START Extracted information
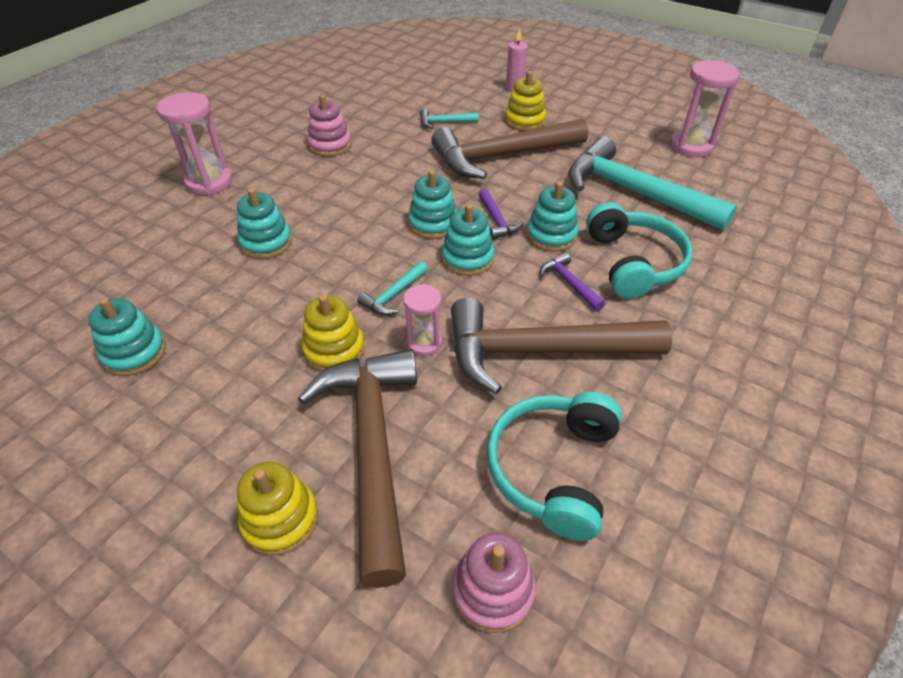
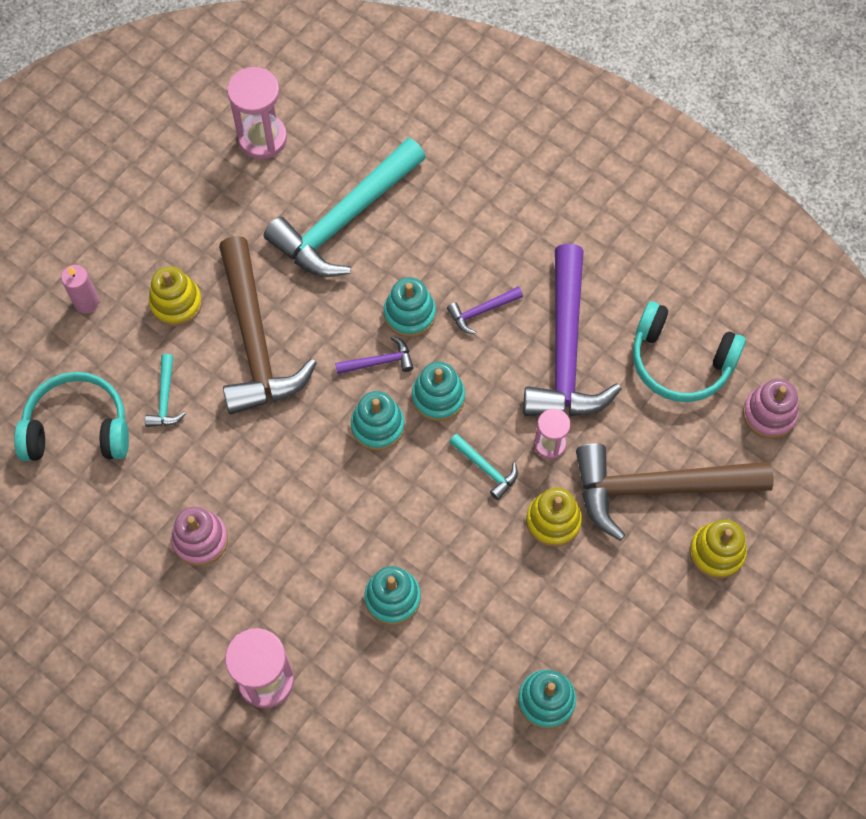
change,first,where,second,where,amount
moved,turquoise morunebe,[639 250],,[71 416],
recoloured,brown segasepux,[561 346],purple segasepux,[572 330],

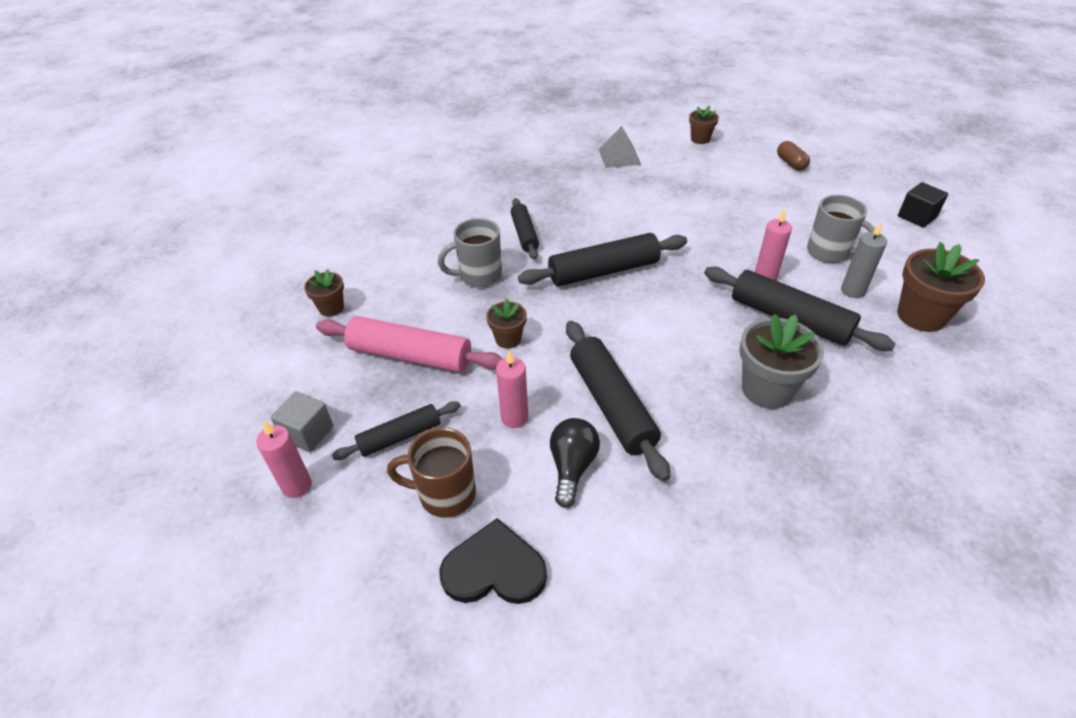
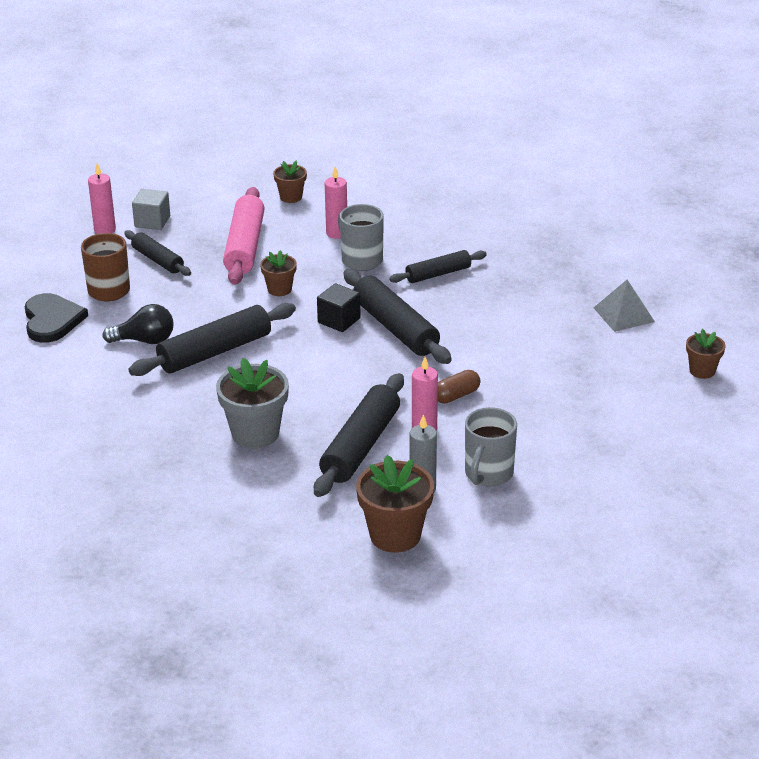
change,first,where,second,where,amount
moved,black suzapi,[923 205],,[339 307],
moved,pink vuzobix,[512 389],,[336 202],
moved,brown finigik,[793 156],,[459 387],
END Extracted information
START Extracted information
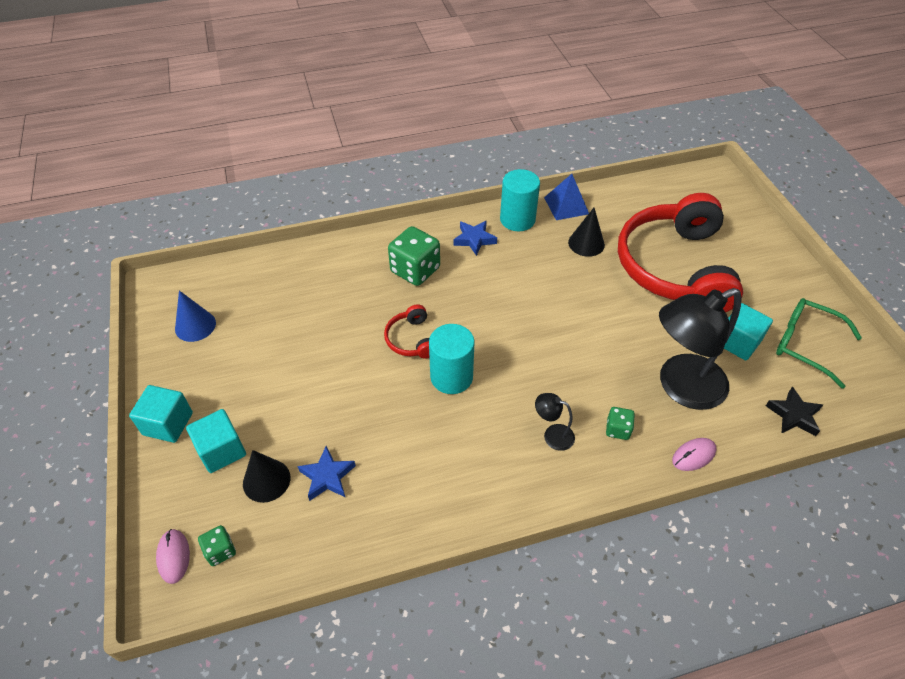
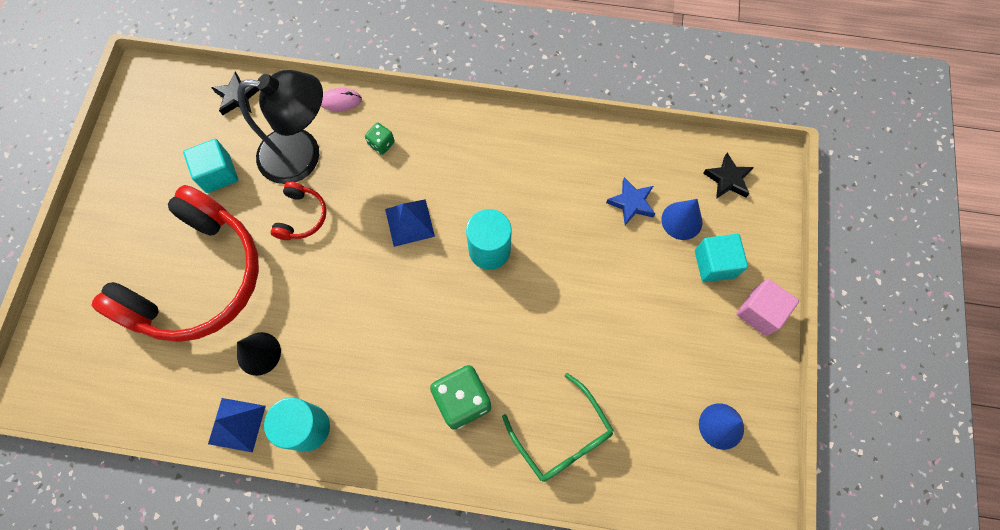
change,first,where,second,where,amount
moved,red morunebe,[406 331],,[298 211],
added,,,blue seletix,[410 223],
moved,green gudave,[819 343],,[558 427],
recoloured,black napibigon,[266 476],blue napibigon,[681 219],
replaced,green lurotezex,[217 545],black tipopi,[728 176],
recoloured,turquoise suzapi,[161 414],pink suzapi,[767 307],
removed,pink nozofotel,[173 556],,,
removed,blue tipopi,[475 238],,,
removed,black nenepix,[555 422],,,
END Extracted information
START Extracted information
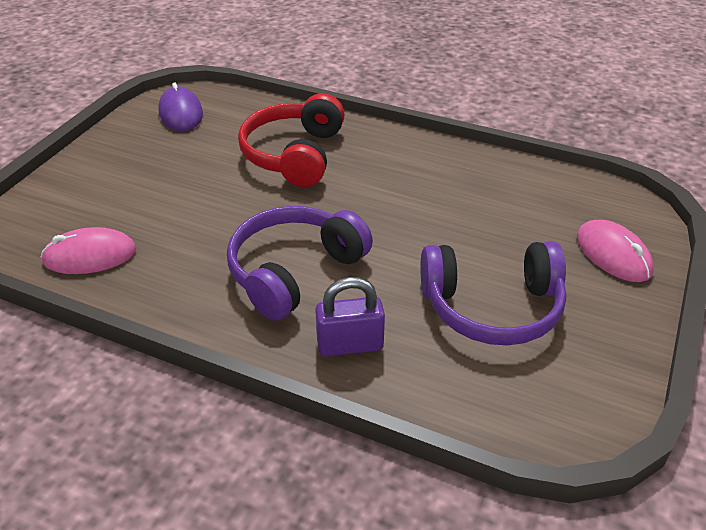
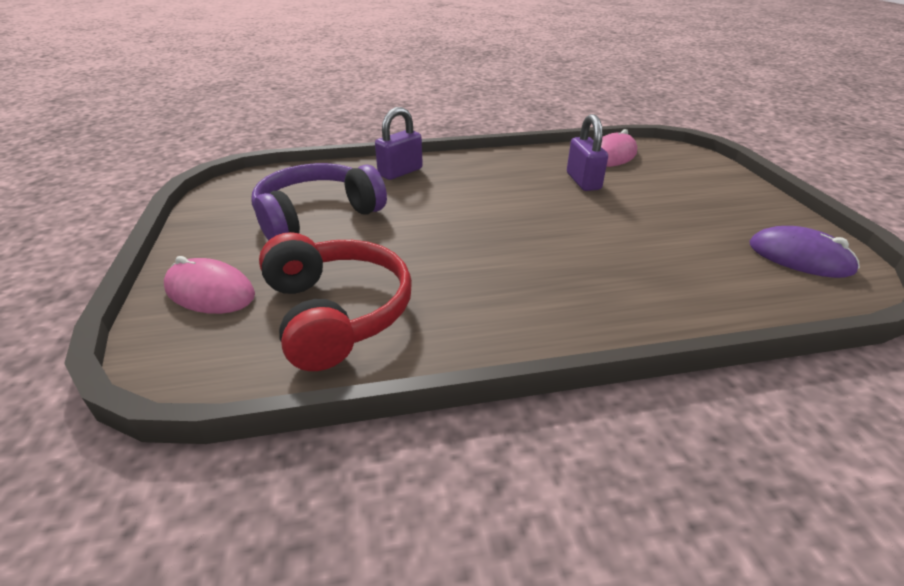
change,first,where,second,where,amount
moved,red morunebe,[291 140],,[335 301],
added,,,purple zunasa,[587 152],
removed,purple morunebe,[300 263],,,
END Extracted information
• Task goal
When you reach the line with "moved,turquoise morunebe,[639 250],,[71" in the records above, begin repeating the lines exactly, and stop after the line with "moved,brown finigik,[793 156],,[459". Skip all pictures.

• Exercise answer
moved,turquoise morunebe,[639 250],,[71 416],
recoloured,brown segasepux,[561 346],purple segasepux,[572 330],

change,first,where,second,where,amount
moved,black suzapi,[923 205],,[339 307],
moved,pink vuzobix,[512 389],,[336 202],
moved,brown finigik,[793 156],,[459 387],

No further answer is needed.